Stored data
^^^^^^^^^^^^^^^^

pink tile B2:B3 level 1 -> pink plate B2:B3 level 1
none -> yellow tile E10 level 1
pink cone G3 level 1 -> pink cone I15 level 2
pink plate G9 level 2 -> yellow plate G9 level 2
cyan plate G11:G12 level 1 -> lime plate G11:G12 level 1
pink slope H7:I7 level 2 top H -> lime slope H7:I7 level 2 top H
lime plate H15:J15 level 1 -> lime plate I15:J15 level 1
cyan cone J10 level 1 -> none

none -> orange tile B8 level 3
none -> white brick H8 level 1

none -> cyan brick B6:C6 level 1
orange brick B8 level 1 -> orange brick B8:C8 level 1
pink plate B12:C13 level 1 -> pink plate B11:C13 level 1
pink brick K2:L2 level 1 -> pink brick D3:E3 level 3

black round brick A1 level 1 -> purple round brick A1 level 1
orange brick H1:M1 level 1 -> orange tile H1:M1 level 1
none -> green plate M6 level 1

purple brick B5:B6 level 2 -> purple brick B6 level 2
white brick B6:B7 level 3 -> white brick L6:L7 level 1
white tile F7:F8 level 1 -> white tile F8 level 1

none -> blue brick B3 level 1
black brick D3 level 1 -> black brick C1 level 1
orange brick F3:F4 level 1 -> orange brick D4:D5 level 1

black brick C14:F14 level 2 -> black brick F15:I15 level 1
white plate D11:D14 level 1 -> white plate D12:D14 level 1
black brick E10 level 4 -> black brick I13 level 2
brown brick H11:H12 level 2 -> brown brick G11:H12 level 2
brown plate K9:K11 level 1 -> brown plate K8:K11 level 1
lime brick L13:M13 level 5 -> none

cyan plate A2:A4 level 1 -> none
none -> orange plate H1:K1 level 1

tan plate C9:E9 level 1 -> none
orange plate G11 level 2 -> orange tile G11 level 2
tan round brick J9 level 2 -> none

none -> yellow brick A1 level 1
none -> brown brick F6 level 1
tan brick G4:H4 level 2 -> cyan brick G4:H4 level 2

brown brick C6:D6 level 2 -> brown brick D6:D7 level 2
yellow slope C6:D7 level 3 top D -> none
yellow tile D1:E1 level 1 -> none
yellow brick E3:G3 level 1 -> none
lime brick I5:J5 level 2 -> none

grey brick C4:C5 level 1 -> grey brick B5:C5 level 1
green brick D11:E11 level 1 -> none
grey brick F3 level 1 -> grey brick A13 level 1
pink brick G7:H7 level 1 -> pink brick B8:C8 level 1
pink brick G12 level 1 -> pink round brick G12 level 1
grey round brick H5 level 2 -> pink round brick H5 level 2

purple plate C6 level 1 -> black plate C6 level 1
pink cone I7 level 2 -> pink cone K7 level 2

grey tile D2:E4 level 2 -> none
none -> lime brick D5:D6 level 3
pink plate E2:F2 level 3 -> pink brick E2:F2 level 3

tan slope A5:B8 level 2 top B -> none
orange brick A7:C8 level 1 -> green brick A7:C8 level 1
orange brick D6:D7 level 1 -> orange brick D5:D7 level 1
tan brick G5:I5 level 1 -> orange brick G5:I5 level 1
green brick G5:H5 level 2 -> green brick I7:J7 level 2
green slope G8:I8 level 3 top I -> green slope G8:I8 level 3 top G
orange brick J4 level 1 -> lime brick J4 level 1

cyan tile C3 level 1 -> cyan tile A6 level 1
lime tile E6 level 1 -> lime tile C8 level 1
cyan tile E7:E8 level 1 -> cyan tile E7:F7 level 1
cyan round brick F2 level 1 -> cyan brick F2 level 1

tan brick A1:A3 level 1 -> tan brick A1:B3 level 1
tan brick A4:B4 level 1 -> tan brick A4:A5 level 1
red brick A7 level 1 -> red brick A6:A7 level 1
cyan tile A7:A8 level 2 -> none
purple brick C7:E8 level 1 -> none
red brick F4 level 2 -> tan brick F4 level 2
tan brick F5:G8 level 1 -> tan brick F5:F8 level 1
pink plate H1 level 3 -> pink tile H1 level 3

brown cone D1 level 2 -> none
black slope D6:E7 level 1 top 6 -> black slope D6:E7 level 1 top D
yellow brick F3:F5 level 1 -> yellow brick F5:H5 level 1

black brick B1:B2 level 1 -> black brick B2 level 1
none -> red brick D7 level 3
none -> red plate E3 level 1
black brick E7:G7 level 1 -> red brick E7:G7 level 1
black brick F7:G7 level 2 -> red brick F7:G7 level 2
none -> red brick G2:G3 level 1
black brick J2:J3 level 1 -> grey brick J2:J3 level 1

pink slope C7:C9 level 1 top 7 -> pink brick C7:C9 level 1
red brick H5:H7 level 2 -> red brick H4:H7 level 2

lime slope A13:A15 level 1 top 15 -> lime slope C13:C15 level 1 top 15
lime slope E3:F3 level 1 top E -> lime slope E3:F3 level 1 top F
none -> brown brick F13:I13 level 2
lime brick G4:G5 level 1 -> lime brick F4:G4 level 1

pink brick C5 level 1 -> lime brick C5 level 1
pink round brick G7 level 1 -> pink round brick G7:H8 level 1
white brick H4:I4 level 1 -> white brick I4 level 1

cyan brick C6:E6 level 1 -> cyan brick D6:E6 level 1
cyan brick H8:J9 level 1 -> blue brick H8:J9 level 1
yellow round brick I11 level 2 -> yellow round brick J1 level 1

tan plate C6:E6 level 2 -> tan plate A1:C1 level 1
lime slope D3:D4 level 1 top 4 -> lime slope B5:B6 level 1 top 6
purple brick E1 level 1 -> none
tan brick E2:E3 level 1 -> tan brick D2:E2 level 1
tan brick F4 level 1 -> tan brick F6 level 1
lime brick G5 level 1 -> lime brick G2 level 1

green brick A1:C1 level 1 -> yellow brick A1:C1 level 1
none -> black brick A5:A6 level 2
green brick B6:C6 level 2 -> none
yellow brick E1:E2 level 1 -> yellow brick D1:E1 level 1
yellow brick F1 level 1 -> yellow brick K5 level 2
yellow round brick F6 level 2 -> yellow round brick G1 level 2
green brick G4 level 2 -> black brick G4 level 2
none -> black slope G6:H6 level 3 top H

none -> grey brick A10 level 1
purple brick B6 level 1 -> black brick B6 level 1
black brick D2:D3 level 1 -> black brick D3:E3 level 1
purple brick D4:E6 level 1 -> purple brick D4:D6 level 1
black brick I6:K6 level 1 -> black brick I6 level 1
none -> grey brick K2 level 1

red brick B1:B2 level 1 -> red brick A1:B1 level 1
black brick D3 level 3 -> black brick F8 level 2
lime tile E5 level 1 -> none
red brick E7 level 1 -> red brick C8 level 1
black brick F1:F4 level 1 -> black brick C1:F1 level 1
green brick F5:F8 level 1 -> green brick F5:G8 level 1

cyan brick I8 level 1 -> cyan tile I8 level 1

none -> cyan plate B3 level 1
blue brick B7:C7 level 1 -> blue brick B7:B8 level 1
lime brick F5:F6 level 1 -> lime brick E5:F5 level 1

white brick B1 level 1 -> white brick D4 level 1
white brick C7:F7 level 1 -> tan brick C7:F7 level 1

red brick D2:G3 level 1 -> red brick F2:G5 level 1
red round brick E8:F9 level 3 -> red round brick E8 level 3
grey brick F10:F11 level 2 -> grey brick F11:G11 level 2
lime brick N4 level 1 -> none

^^^^^^^^^^^^^^^^

### Problem details
Nothing is to be left out; every record above must be repeated exactly.

### Task response
pink tile B2:B3 level 1 -> pink plate B2:B3 level 1
none -> yellow tile E10 level 1
pink cone G3 level 1 -> pink cone I15 level 2
pink plate G9 level 2 -> yellow plate G9 level 2
cyan plate G11:G12 level 1 -> lime plate G11:G12 level 1
pink slope H7:I7 level 2 top H -> lime slope H7:I7 level 2 top H
lime plate H15:J15 level 1 -> lime plate I15:J15 level 1
cyan cone J10 level 1 -> none

none -> orange tile B8 level 3
none -> white brick H8 level 1

none -> cyan brick B6:C6 level 1
orange brick B8 level 1 -> orange brick B8:C8 level 1
pink plate B12:C13 level 1 -> pink plate B11:C13 level 1
pink brick K2:L2 level 1 -> pink brick D3:E3 level 3

black round brick A1 level 1 -> purple round brick A1 level 1
orange brick H1:M1 level 1 -> orange tile H1:M1 level 1
none -> green plate M6 level 1

purple brick B5:B6 level 2 -> purple brick B6 level 2
white brick B6:B7 level 3 -> white brick L6:L7 level 1
white tile F7:F8 level 1 -> white tile F8 level 1

none -> blue brick B3 level 1
black brick D3 level 1 -> black brick C1 level 1
orange brick F3:F4 level 1 -> orange brick D4:D5 level 1

black brick C14:F14 level 2 -> black brick F15:I15 level 1
white plate D11:D14 level 1 -> white plate D12:D14 level 1
black brick E10 level 4 -> black brick I13 level 2
brown brick H11:H12 level 2 -> brown brick G11:H12 level 2
brown plate K9:K11 level 1 -> brown plate K8:K11 level 1
lime brick L13:M13 level 5 -> none

cyan plate A2:A4 level 1 -> none
none -> orange plate H1:K1 level 1

tan plate C9:E9 level 1 -> none
orange plate G11 level 2 -> orange tile G11 level 2
tan round brick J9 level 2 -> none

none -> yellow brick A1 level 1
none -> brown brick F6 level 1
tan brick G4:H4 level 2 -> cyan brick G4:H4 level 2

brown brick C6:D6 level 2 -> brown brick D6:D7 level 2
yellow slope C6:D7 level 3 top D -> none
yellow tile D1:E1 level 1 -> none
yellow brick E3:G3 level 1 -> none
lime brick I5:J5 level 2 -> none

grey brick C4:C5 level 1 -> grey brick B5:C5 level 1
green brick D11:E11 level 1 -> none
grey brick F3 level 1 -> grey brick A13 level 1
pink brick G7:H7 level 1 -> pink brick B8:C8 level 1
pink brick G12 level 1 -> pink round brick G12 level 1
grey round brick H5 level 2 -> pink round brick H5 level 2

purple plate C6 level 1 -> black plate C6 level 1
pink cone I7 level 2 -> pink cone K7 level 2

grey tile D2:E4 level 2 -> none
none -> lime brick D5:D6 level 3
pink plate E2:F2 level 3 -> pink brick E2:F2 level 3

tan slope A5:B8 level 2 top B -> none
orange brick A7:C8 level 1 -> green brick A7:C8 level 1
orange brick D6:D7 level 1 -> orange brick D5:D7 level 1
tan brick G5:I5 level 1 -> orange brick G5:I5 level 1
green brick G5:H5 level 2 -> green brick I7:J7 level 2
green slope G8:I8 level 3 top I -> green slope G8:I8 level 3 top G
orange brick J4 level 1 -> lime brick J4 level 1

cyan tile C3 level 1 -> cyan tile A6 level 1
lime tile E6 level 1 -> lime tile C8 level 1
cyan tile E7:E8 level 1 -> cyan tile E7:F7 level 1
cyan round brick F2 level 1 -> cyan brick F2 level 1

tan brick A1:A3 level 1 -> tan brick A1:B3 level 1
tan brick A4:B4 level 1 -> tan brick A4:A5 level 1
red brick A7 level 1 -> red brick A6:A7 level 1
cyan tile A7:A8 level 2 -> none
purple brick C7:E8 level 1 -> none
red brick F4 level 2 -> tan brick F4 level 2
tan brick F5:G8 level 1 -> tan brick F5:F8 level 1
pink plate H1 level 3 -> pink tile H1 level 3

brown cone D1 level 2 -> none
black slope D6:E7 level 1 top 6 -> black slope D6:E7 level 1 top D
yellow brick F3:F5 level 1 -> yellow brick F5:H5 level 1

black brick B1:B2 level 1 -> black brick B2 level 1
none -> red brick D7 level 3
none -> red plate E3 level 1
black brick E7:G7 level 1 -> red brick E7:G7 level 1
black brick F7:G7 level 2 -> red brick F7:G7 level 2
none -> red brick G2:G3 level 1
black brick J2:J3 level 1 -> grey brick J2:J3 level 1

pink slope C7:C9 level 1 top 7 -> pink brick C7:C9 level 1
red brick H5:H7 level 2 -> red brick H4:H7 level 2

lime slope A13:A15 level 1 top 15 -> lime slope C13:C15 level 1 top 15
lime slope E3:F3 level 1 top E -> lime slope E3:F3 level 1 top F
none -> brown brick F13:I13 level 2
lime brick G4:G5 level 1 -> lime brick F4:G4 level 1

pink brick C5 level 1 -> lime brick C5 level 1
pink round brick G7 level 1 -> pink round brick G7:H8 level 1
white brick H4:I4 level 1 -> white brick I4 level 1

cyan brick C6:E6 level 1 -> cyan brick D6:E6 level 1
cyan brick H8:J9 level 1 -> blue brick H8:J9 level 1
yellow round brick I11 level 2 -> yellow round brick J1 level 1

tan plate C6:E6 level 2 -> tan plate A1:C1 level 1
lime slope D3:D4 level 1 top 4 -> lime slope B5:B6 level 1 top 6
purple brick E1 level 1 -> none
tan brick E2:E3 level 1 -> tan brick D2:E2 level 1
tan brick F4 level 1 -> tan brick F6 level 1
lime brick G5 level 1 -> lime brick G2 level 1

green brick A1:C1 level 1 -> yellow brick A1:C1 level 1
none -> black brick A5:A6 level 2
green brick B6:C6 level 2 -> none
yellow brick E1:E2 level 1 -> yellow brick D1:E1 level 1
yellow brick F1 level 1 -> yellow brick K5 level 2
yellow round brick F6 level 2 -> yellow round brick G1 level 2
green brick G4 level 2 -> black brick G4 level 2
none -> black slope G6:H6 level 3 top H

none -> grey brick A10 level 1
purple brick B6 level 1 -> black brick B6 level 1
black brick D2:D3 level 1 -> black brick D3:E3 level 1
purple brick D4:E6 level 1 -> purple brick D4:D6 level 1
black brick I6:K6 level 1 -> black brick I6 level 1
none -> grey brick K2 level 1

red brick B1:B2 level 1 -> red brick A1:B1 level 1
black brick D3 level 3 -> black brick F8 level 2
lime tile E5 level 1 -> none
red brick E7 level 1 -> red brick C8 level 1
black brick F1:F4 level 1 -> black brick C1:F1 level 1
green brick F5:F8 level 1 -> green brick F5:G8 level 1

cyan brick I8 level 1 -> cyan tile I8 level 1

none -> cyan plate B3 level 1
blue brick B7:C7 level 1 -> blue brick B7:B8 level 1
lime brick F5:F6 level 1 -> lime brick E5:F5 level 1

white brick B1 level 1 -> white brick D4 level 1
white brick C7:F7 level 1 -> tan brick C7:F7 level 1

red brick D2:G3 level 1 -> red brick F2:G5 level 1
red round brick E8:F9 level 3 -> red round brick E8 level 3
grey brick F10:F11 level 2 -> grey brick F11:G11 level 2
lime brick N4 level 1 -> none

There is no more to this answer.